- **ACTIVITY**: Beginning with the opening line of the entries, return every line through the one containing "grey key: 4 -> 1", both included, and nothing else. Omit pictures.

SOURCE MATERIAL: Begin

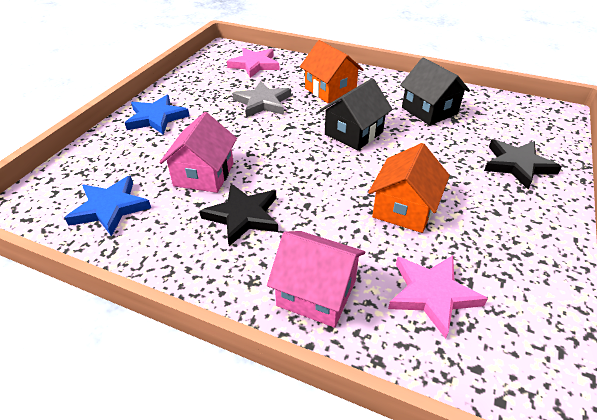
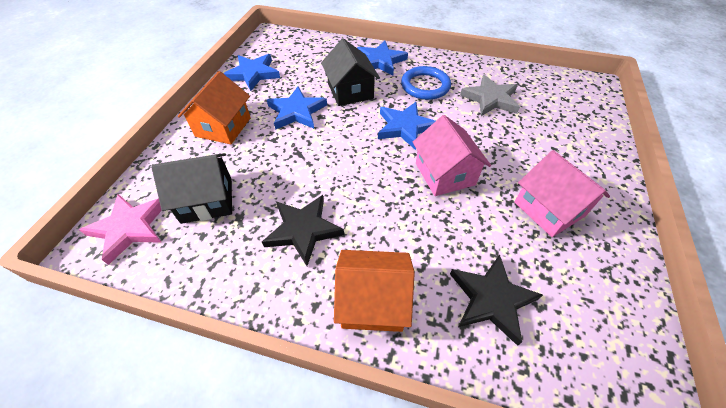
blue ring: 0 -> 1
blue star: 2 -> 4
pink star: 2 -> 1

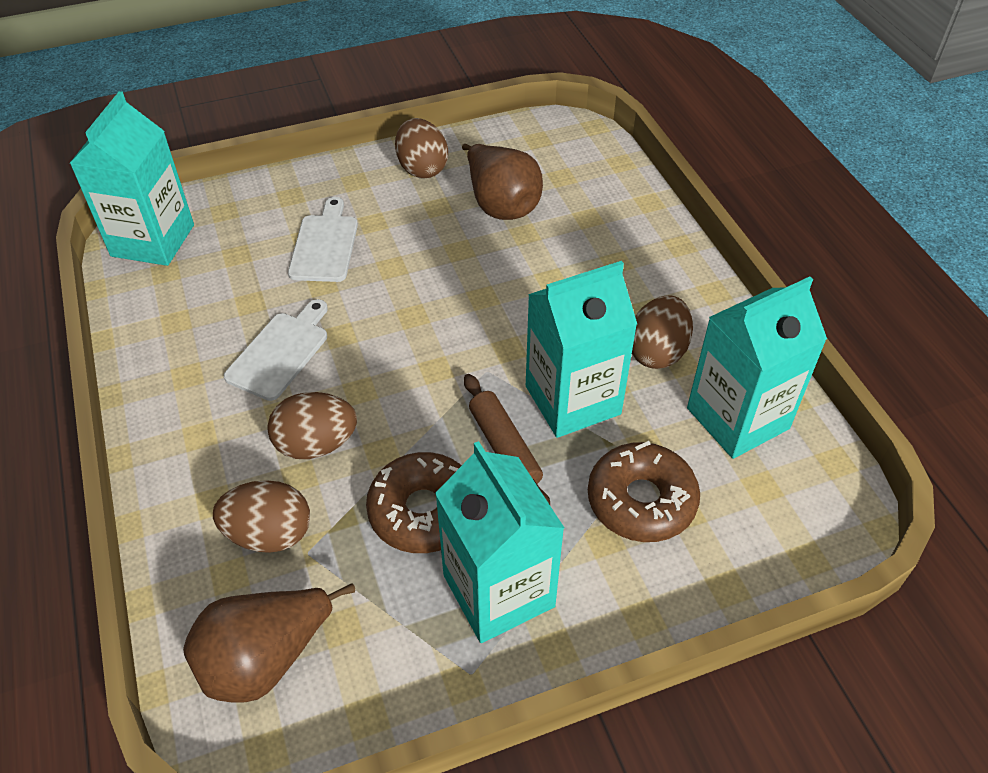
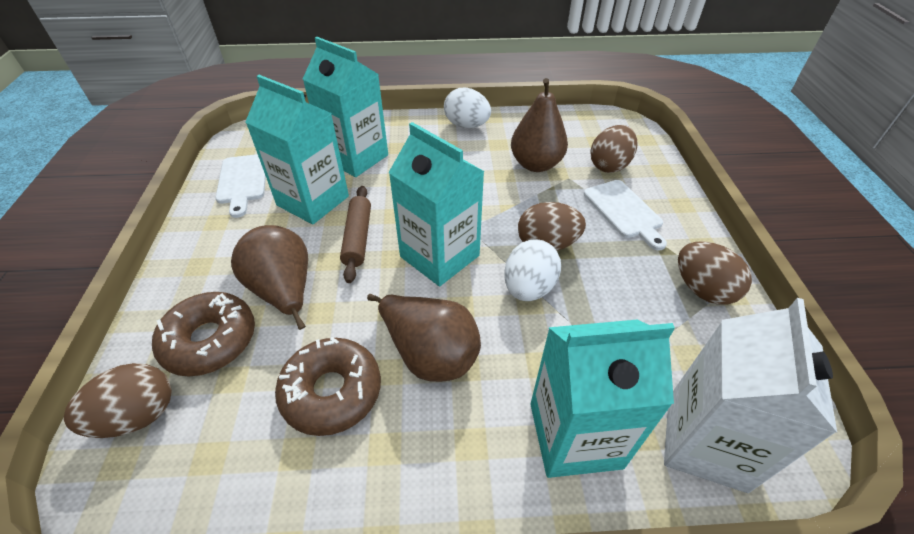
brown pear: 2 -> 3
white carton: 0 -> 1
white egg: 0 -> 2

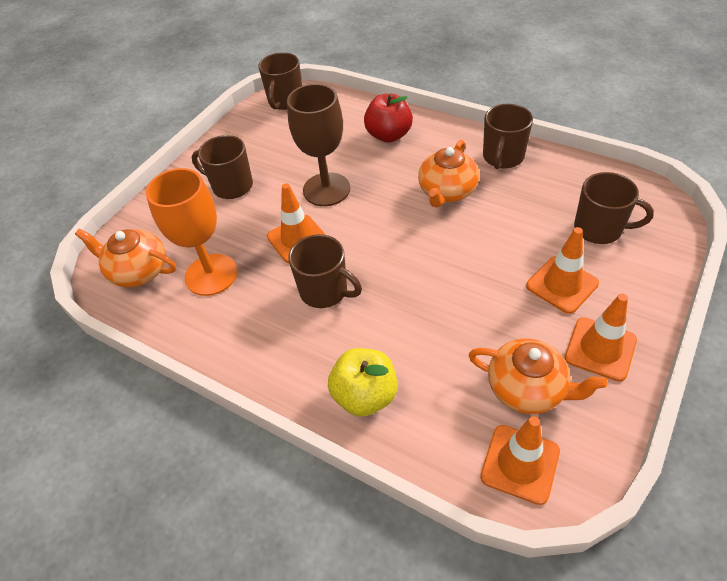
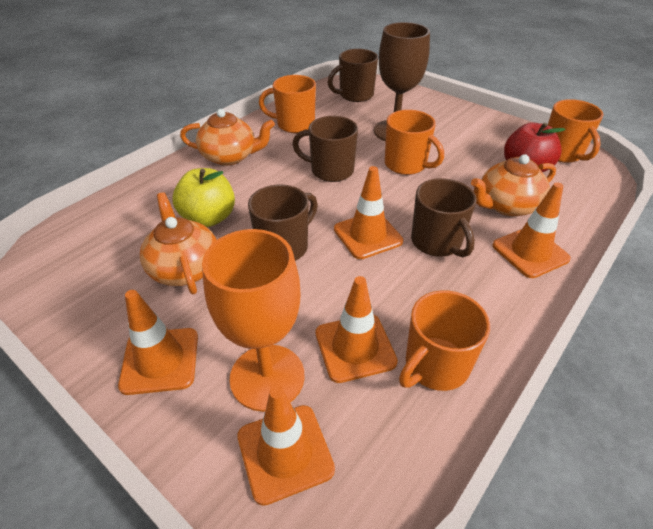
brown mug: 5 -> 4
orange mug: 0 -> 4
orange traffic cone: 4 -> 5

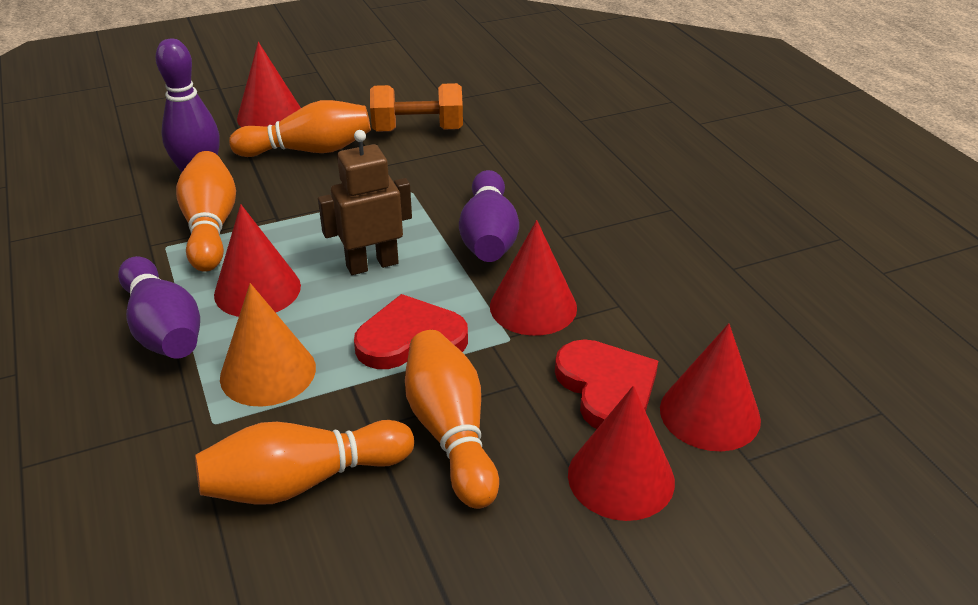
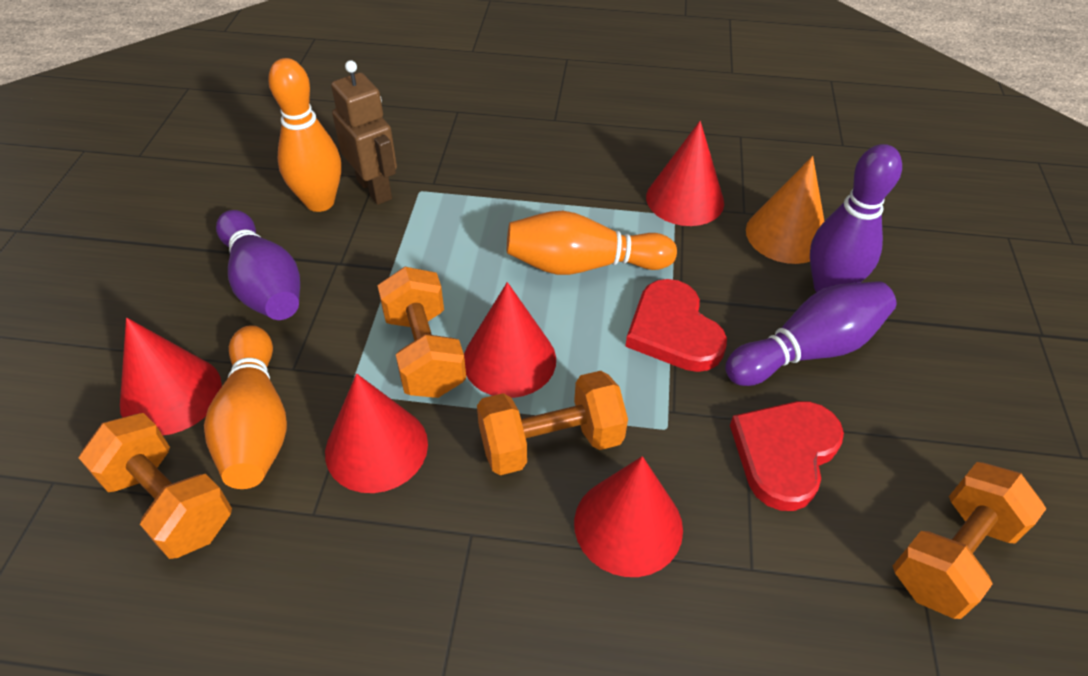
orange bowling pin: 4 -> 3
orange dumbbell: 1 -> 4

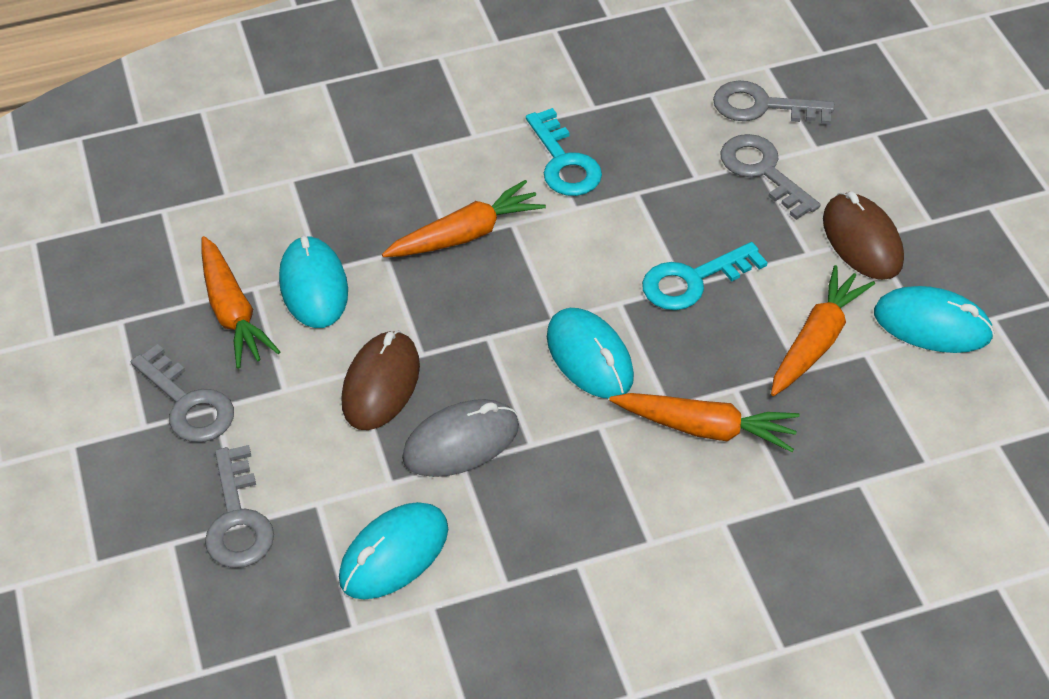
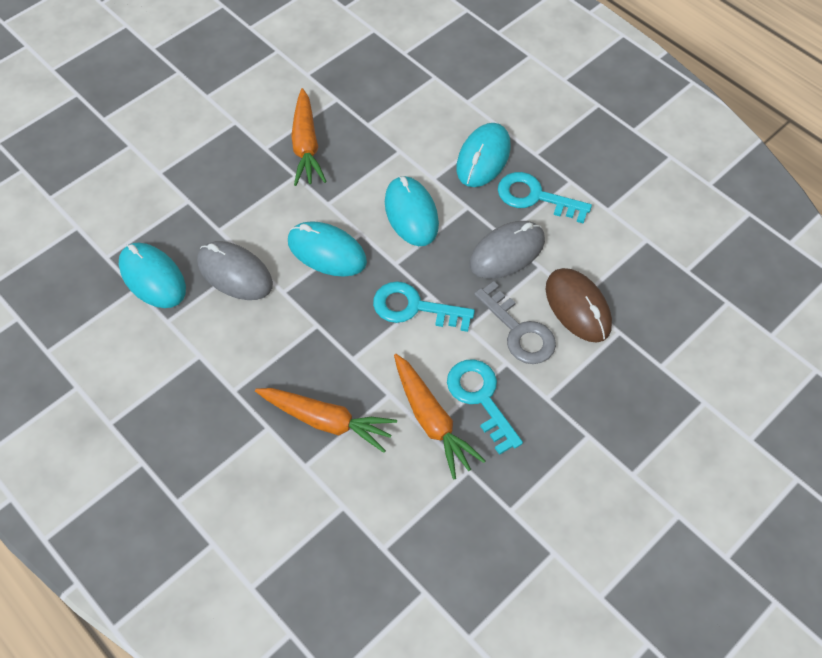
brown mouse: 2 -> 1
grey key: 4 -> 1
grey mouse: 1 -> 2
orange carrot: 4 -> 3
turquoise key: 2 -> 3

SOURCE MATERIAL: End

- **SOLVED EXERCISE**:
blue ring: 0 -> 1
blue star: 2 -> 4
pink star: 2 -> 1

brown pear: 2 -> 3
white carton: 0 -> 1
white egg: 0 -> 2

brown mug: 5 -> 4
orange mug: 0 -> 4
orange traffic cone: 4 -> 5

orange bowling pin: 4 -> 3
orange dumbbell: 1 -> 4

brown mouse: 2 -> 1
grey key: 4 -> 1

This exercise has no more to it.